Below are some records; quote exactly the lines from the one that contains "J8 pin 1: GND -> NET11" through the one that contains "R11: 100k (+3V3, NET12) -> 100k (GND, NET12)", inclusive, and no others.

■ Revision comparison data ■
::::::::

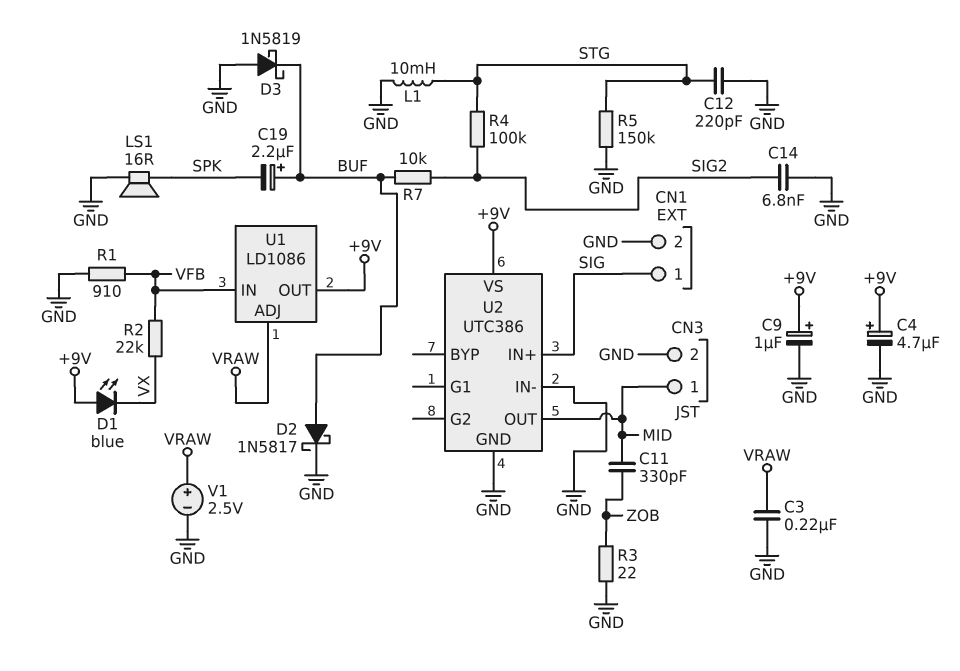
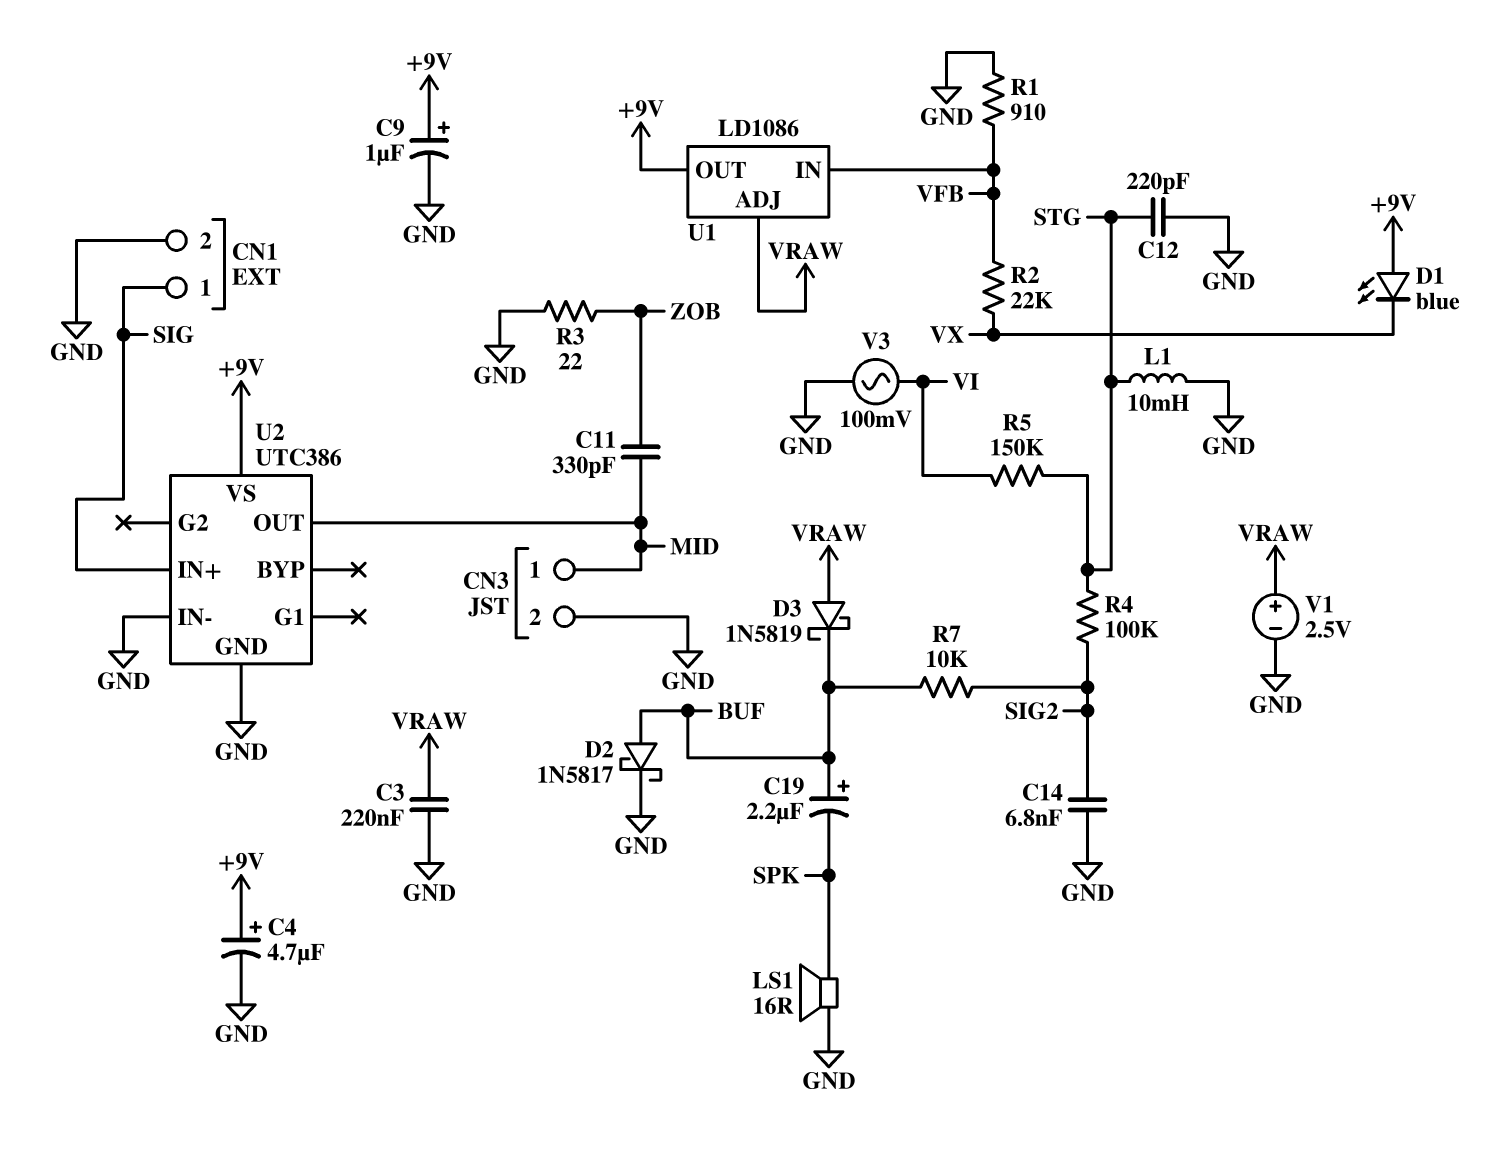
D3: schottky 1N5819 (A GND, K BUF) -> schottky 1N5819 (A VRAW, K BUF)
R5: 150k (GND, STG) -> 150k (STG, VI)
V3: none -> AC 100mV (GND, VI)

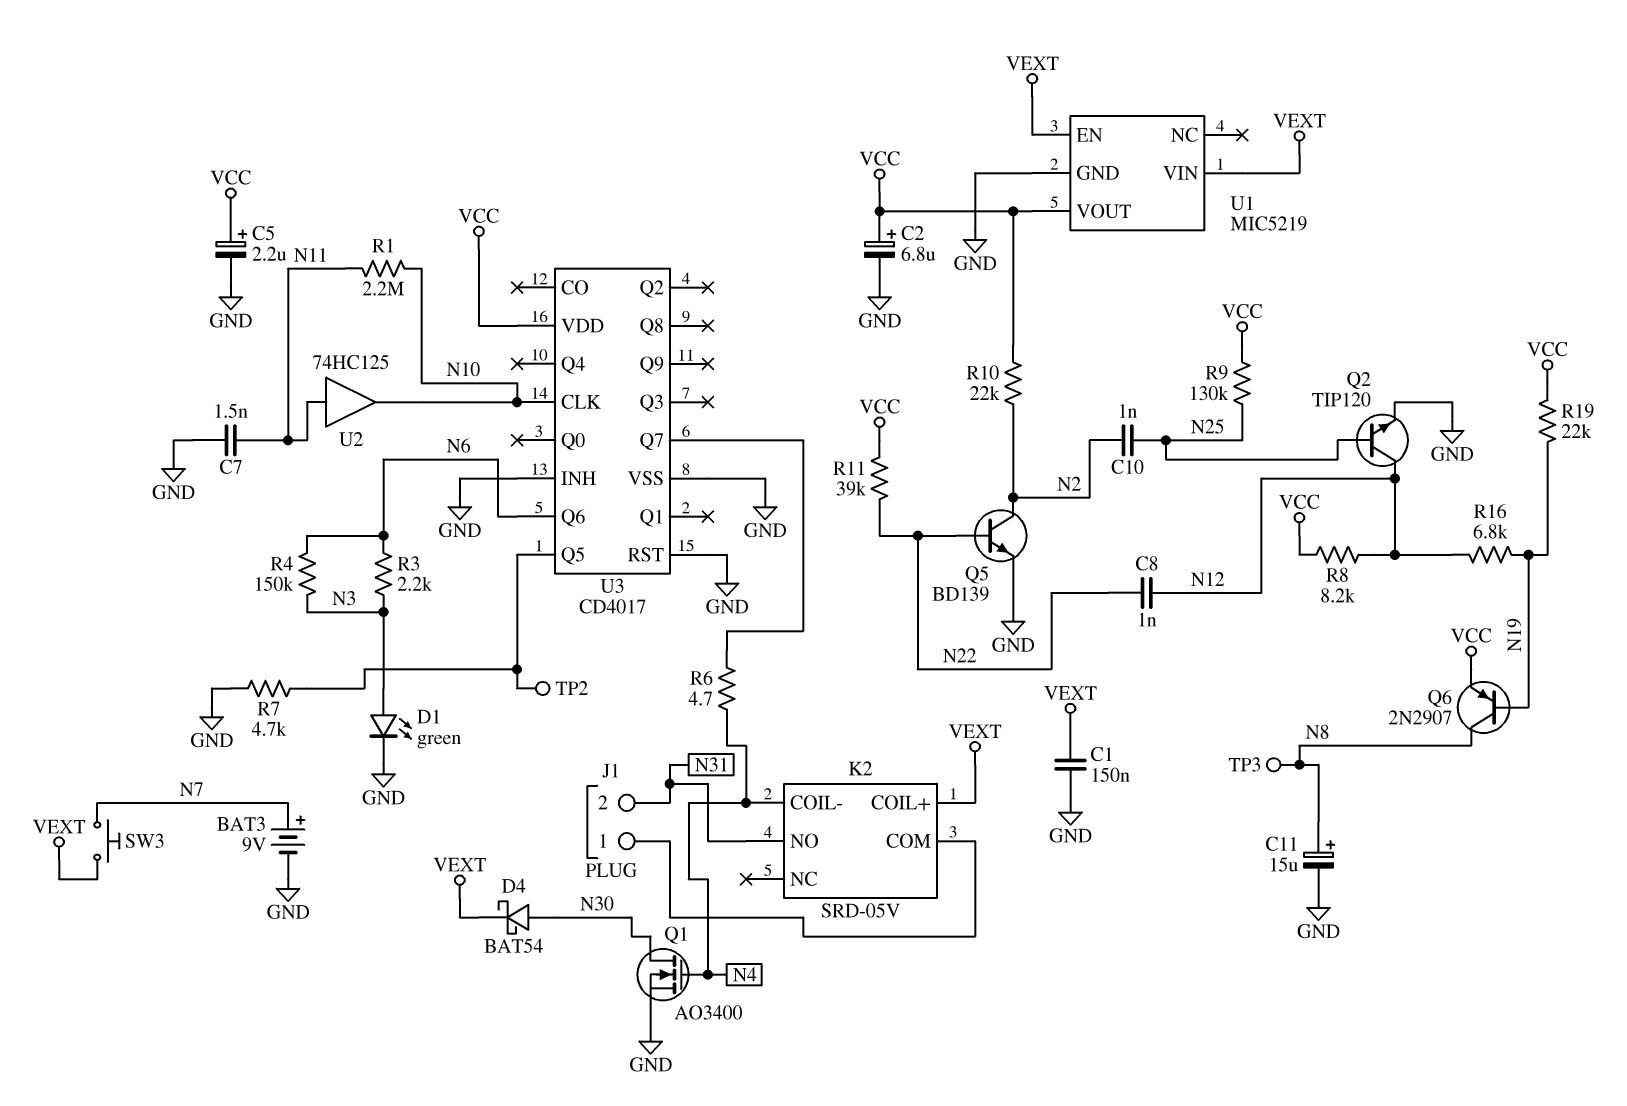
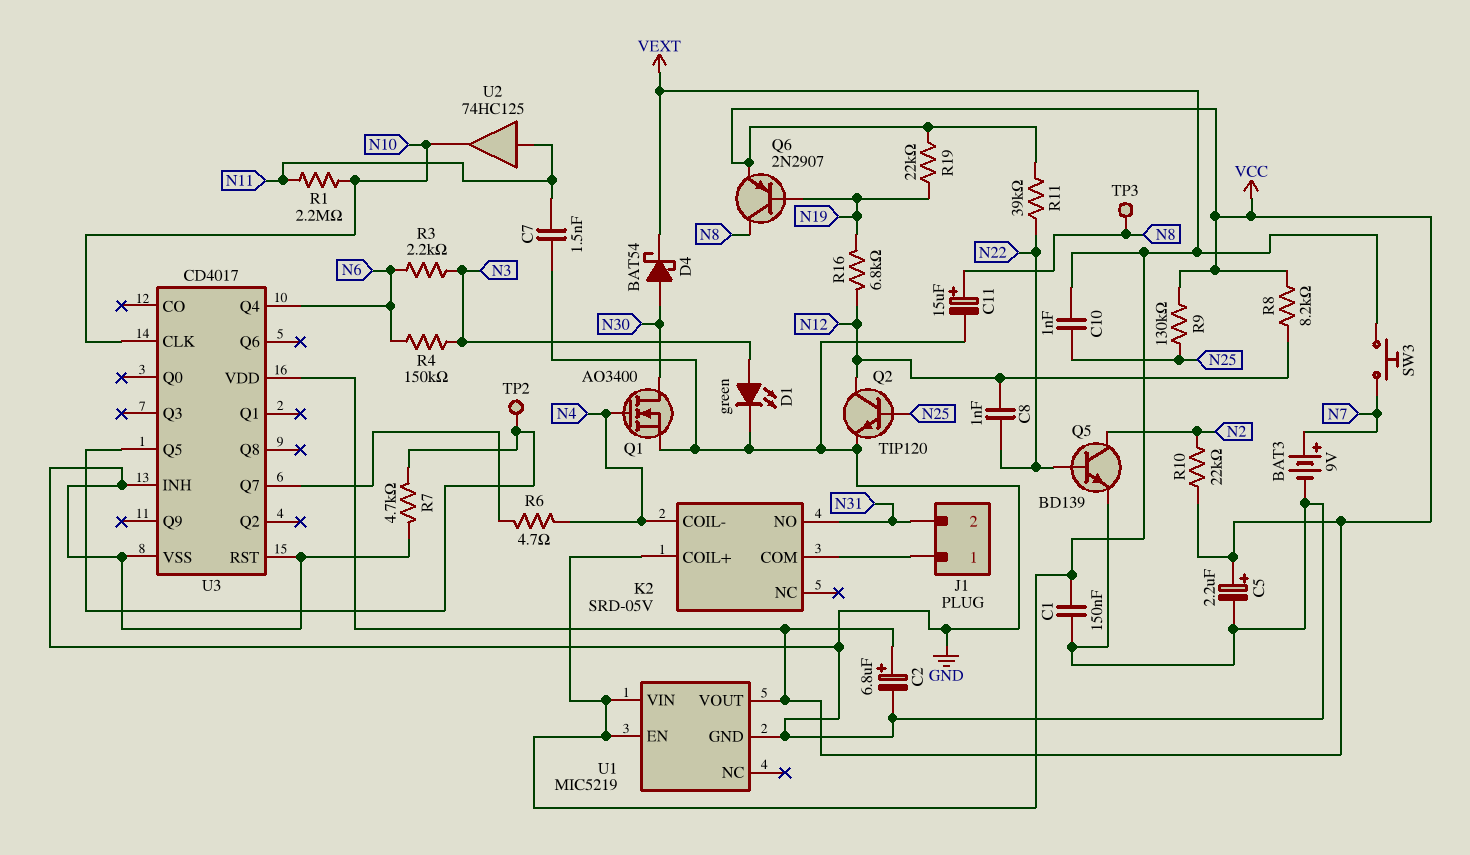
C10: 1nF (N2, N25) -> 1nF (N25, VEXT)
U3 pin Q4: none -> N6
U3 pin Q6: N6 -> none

::::::::

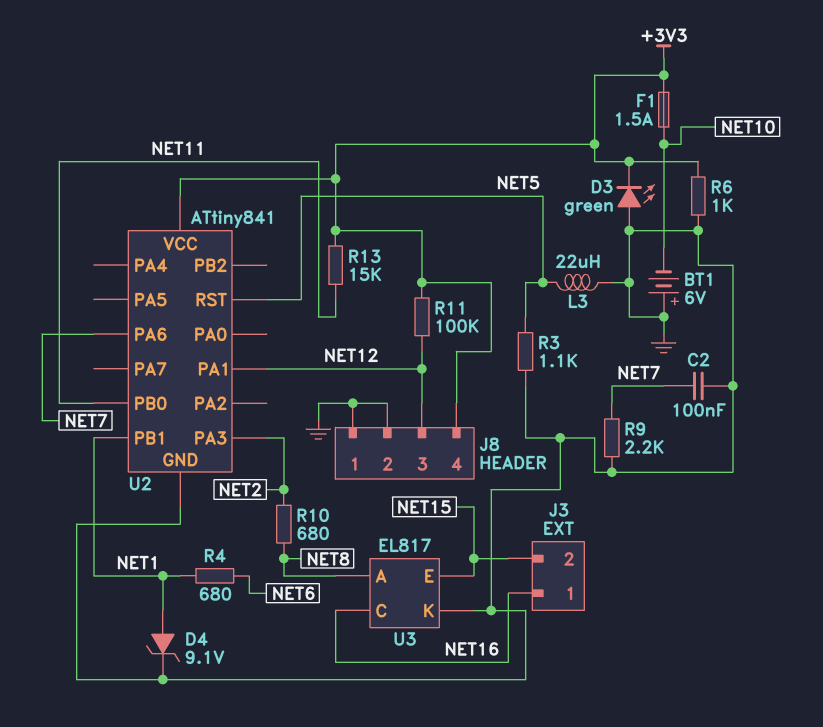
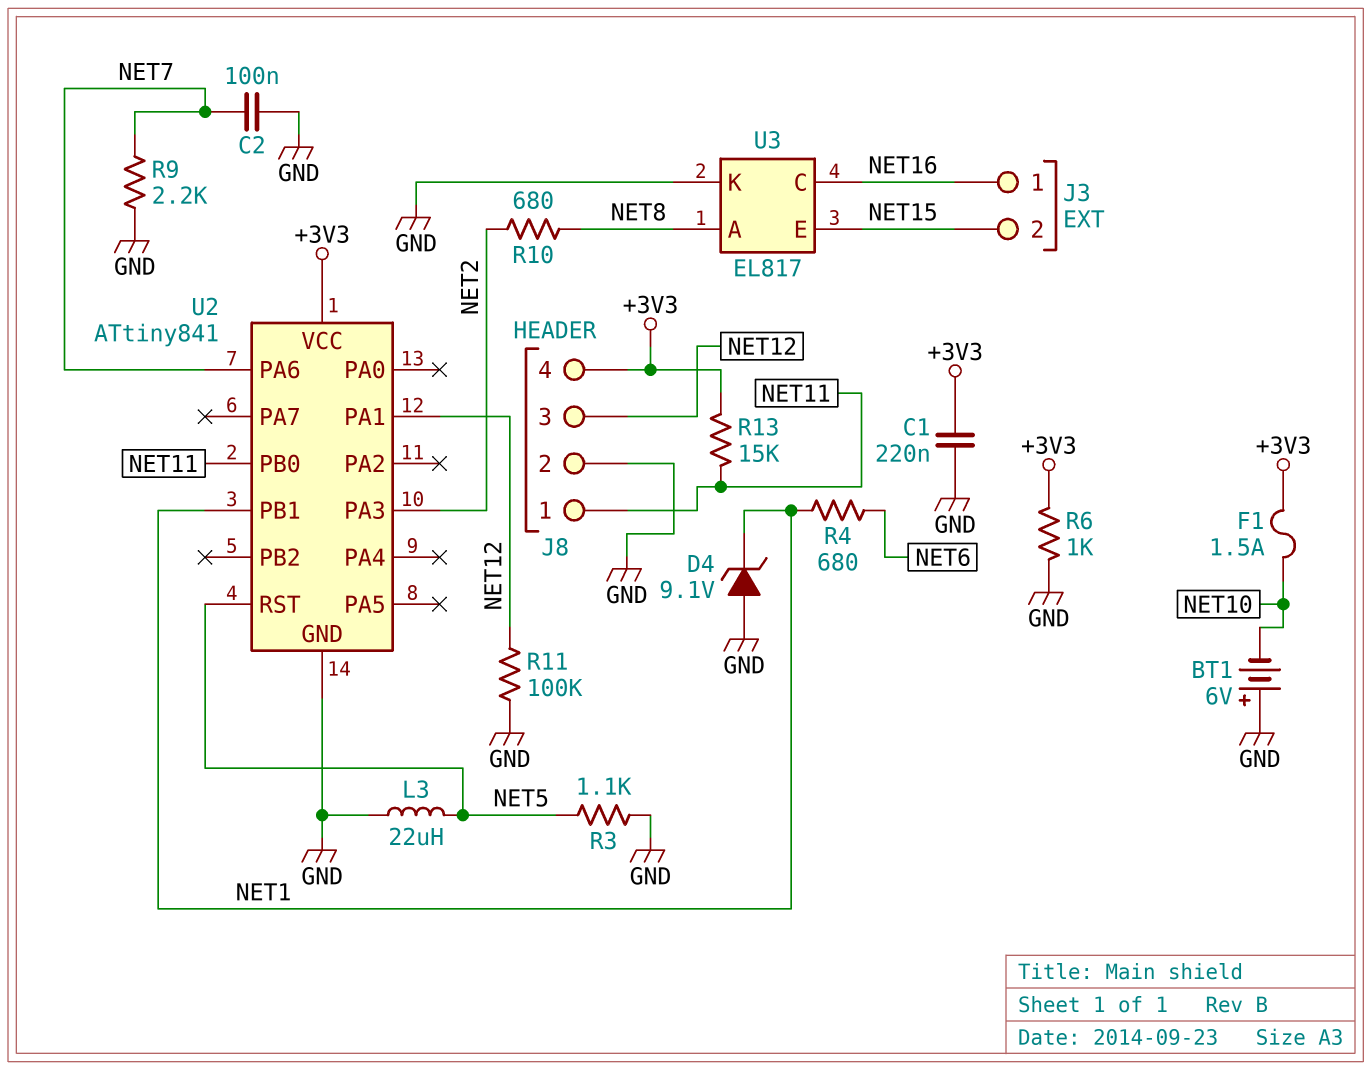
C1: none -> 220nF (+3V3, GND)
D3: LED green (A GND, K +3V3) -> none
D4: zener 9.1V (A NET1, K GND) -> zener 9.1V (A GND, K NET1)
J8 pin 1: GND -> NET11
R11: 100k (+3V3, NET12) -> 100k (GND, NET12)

::::::::

■ Task answer ■
J8 pin 1: GND -> NET11
R11: 100k (+3V3, NET12) -> 100k (GND, NET12)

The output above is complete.